▸ **What you will do**:
Only the lines below from the one containing "camera: 10 degrees left, 5 degrees up" to the one containing "turquoise light bulb [672,301,744,345]" should be repeated, both included and unchanged.
── The input ──
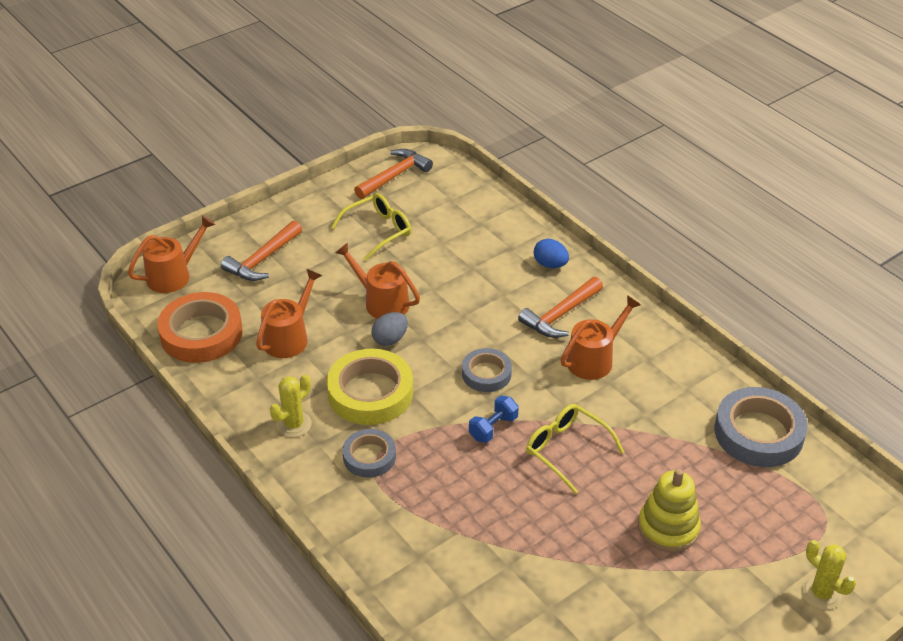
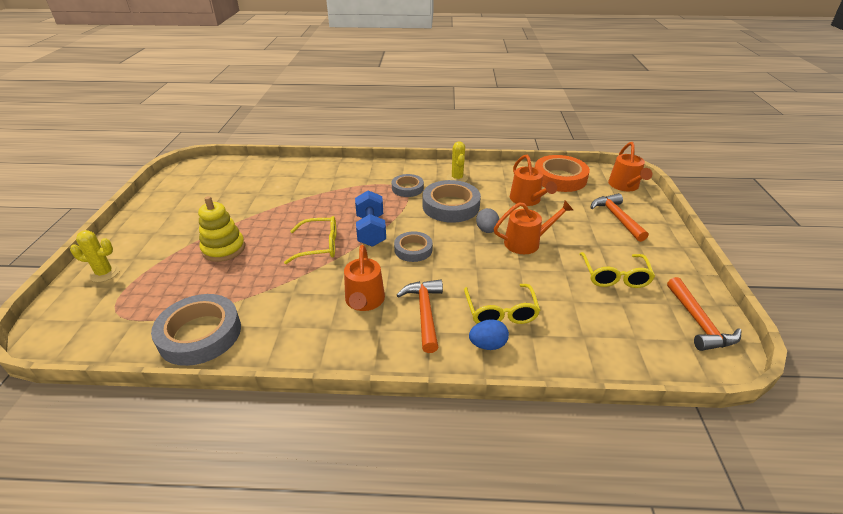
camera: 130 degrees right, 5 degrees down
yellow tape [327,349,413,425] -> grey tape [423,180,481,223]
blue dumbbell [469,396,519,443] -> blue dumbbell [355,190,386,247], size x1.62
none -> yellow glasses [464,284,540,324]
───
── The input ──
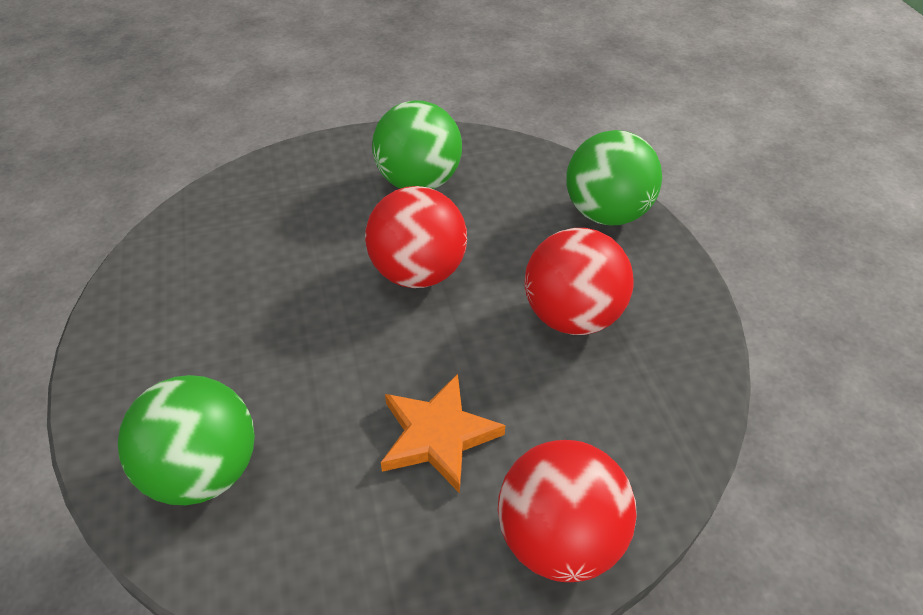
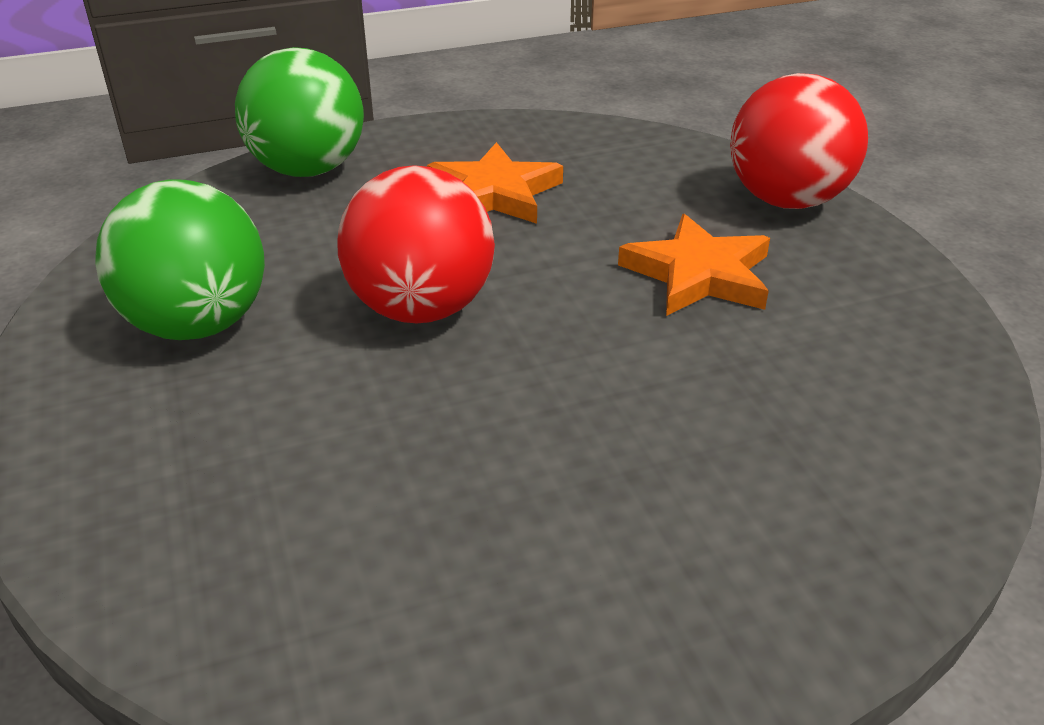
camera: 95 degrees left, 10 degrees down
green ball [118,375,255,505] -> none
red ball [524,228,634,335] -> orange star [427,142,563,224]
───
── The input ──
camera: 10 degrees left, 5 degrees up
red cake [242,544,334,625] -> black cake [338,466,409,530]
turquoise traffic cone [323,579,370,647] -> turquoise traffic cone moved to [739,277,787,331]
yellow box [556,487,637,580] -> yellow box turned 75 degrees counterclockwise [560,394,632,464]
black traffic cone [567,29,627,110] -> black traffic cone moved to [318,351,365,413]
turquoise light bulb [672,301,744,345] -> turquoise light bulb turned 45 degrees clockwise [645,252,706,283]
───
▸ **The answer**:
camera: 10 degrees left, 5 degrees up
red cake [242,544,334,625] -> black cake [338,466,409,530]
turquoise traffic cone [323,579,370,647] -> turquoise traffic cone moved to [739,277,787,331]
yellow box [556,487,637,580] -> yellow box turned 75 degrees counterclockwise [560,394,632,464]
black traffic cone [567,29,627,110] -> black traffic cone moved to [318,351,365,413]
turquoise light bulb [672,301,744,345] -> turquoise light bulb turned 45 degrees clockwise [645,252,706,283]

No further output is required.